'''
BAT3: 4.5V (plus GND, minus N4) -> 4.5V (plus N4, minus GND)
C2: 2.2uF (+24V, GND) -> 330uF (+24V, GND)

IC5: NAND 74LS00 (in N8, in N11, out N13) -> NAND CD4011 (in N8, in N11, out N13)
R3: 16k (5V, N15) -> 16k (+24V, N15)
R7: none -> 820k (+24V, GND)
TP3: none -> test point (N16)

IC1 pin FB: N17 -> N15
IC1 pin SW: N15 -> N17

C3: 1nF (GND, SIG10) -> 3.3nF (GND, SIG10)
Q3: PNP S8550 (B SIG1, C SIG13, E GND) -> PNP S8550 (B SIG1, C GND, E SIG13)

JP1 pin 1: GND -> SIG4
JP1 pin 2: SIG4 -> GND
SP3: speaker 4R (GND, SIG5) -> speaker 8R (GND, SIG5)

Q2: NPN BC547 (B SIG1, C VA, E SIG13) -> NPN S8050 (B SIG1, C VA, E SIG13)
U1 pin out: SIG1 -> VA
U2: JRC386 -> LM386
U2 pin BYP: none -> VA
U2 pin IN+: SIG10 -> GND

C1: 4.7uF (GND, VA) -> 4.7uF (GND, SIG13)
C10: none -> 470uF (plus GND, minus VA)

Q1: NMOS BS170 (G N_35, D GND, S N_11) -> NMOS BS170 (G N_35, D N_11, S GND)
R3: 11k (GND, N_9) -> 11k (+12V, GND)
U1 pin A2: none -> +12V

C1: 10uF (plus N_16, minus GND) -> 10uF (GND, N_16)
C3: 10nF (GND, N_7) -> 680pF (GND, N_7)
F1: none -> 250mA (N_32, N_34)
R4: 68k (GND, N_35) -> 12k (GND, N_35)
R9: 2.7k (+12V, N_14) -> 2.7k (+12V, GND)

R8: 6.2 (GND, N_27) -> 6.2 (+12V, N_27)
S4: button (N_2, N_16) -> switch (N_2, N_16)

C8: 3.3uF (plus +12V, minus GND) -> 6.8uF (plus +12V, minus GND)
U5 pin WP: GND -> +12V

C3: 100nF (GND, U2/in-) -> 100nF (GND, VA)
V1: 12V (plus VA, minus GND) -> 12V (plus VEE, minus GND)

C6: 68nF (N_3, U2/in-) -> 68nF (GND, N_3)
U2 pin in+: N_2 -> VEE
'''
REQUIREMENT: Exactly the lines from the one containing "R4: 68k (GND, N_35) -> 12k (GND, N_35)" to the final line of the data, both included, should be printed, and nothing more.

OUTPUT FOR THIS TASK:
R4: 68k (GND, N_35) -> 12k (GND, N_35)
R9: 2.7k (+12V, N_14) -> 2.7k (+12V, GND)

R8: 6.2 (GND, N_27) -> 6.2 (+12V, N_27)
S4: button (N_2, N_16) -> switch (N_2, N_16)

C8: 3.3uF (plus +12V, minus GND) -> 6.8uF (plus +12V, minus GND)
U5 pin WP: GND -> +12V

C3: 100nF (GND, U2/in-) -> 100nF (GND, VA)
V1: 12V (plus VA, minus GND) -> 12V (plus VEE, minus GND)

C6: 68nF (N_3, U2/in-) -> 68nF (GND, N_3)
U2 pin in+: N_2 -> VEE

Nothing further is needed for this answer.